• **Exercise details**: Whatever appears in the records, retype it exactly, except for the pictures.

• **Material for this task**:
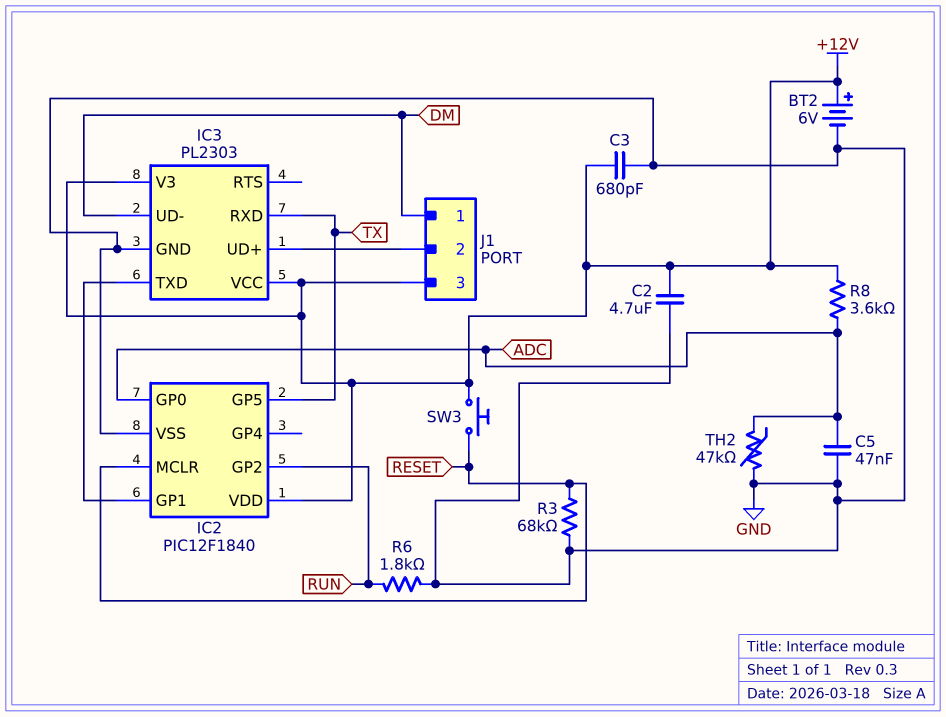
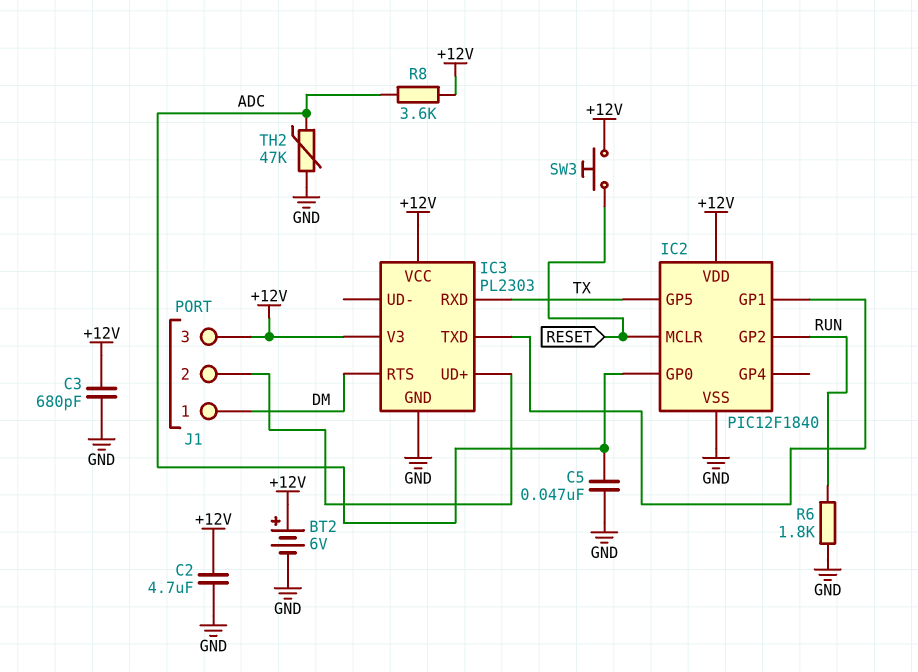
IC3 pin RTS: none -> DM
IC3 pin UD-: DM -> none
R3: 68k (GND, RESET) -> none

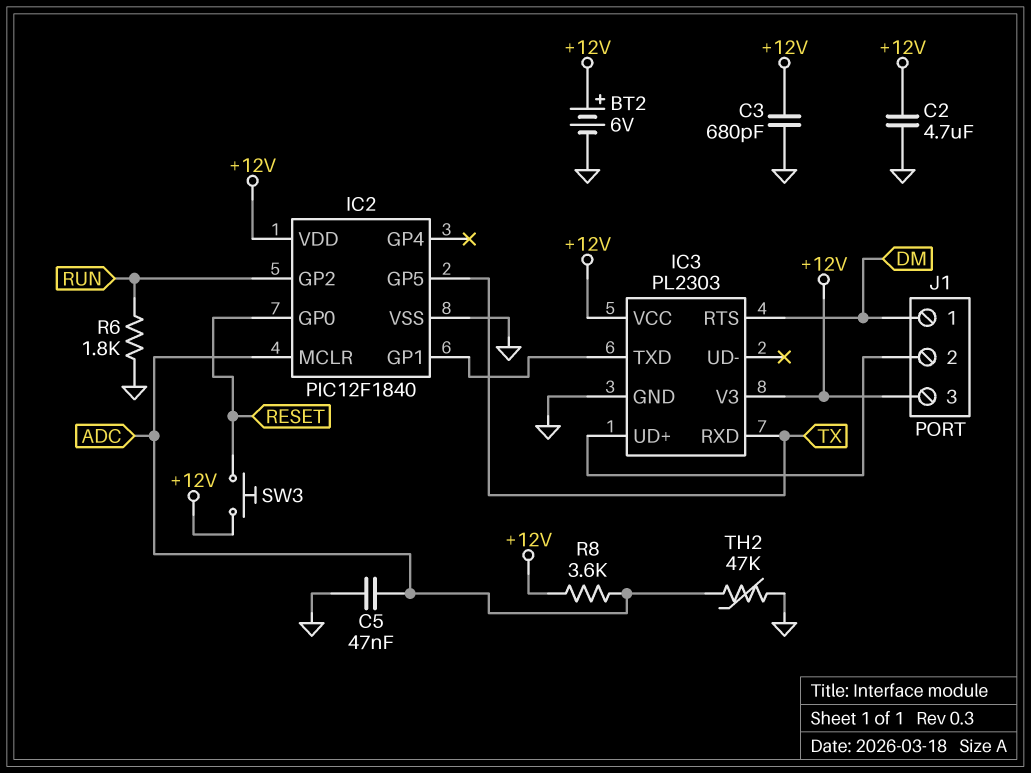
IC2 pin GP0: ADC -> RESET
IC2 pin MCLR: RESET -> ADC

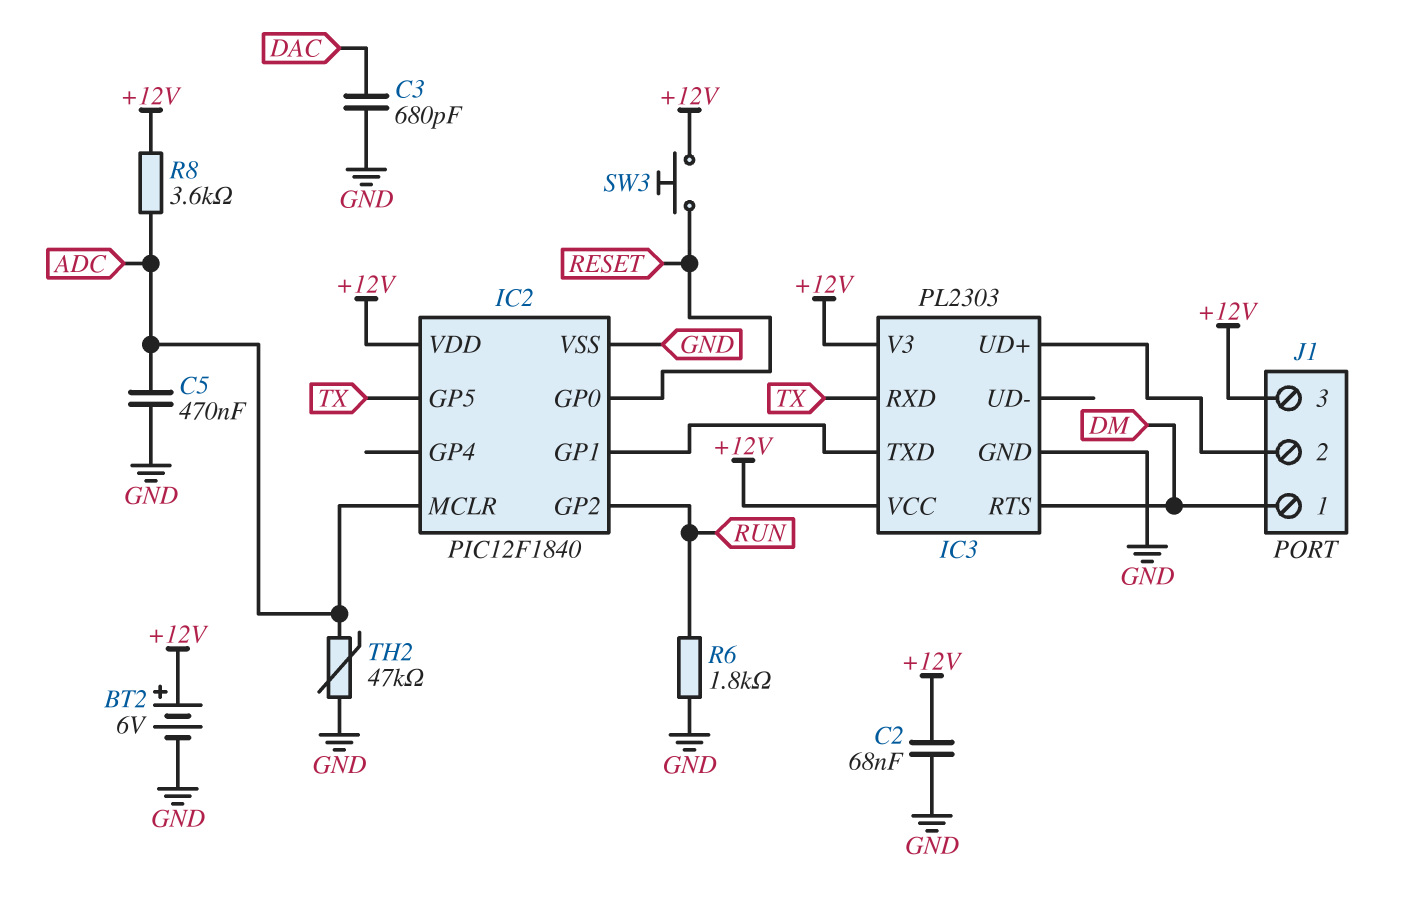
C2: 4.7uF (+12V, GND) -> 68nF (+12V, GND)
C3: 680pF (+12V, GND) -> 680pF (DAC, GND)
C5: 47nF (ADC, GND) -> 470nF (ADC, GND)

• **Answer space**:
IC3 pin RTS: none -> DM
IC3 pin UD-: DM -> none
R3: 68k (GND, RESET) -> none

IC2 pin GP0: ADC -> RESET
IC2 pin MCLR: RESET -> ADC

C2: 4.7uF (+12V, GND) -> 68nF (+12V, GND)
C3: 680pF (+12V, GND) -> 680pF (DAC, GND)
C5: 47nF (ADC, GND) -> 470nF (ADC, GND)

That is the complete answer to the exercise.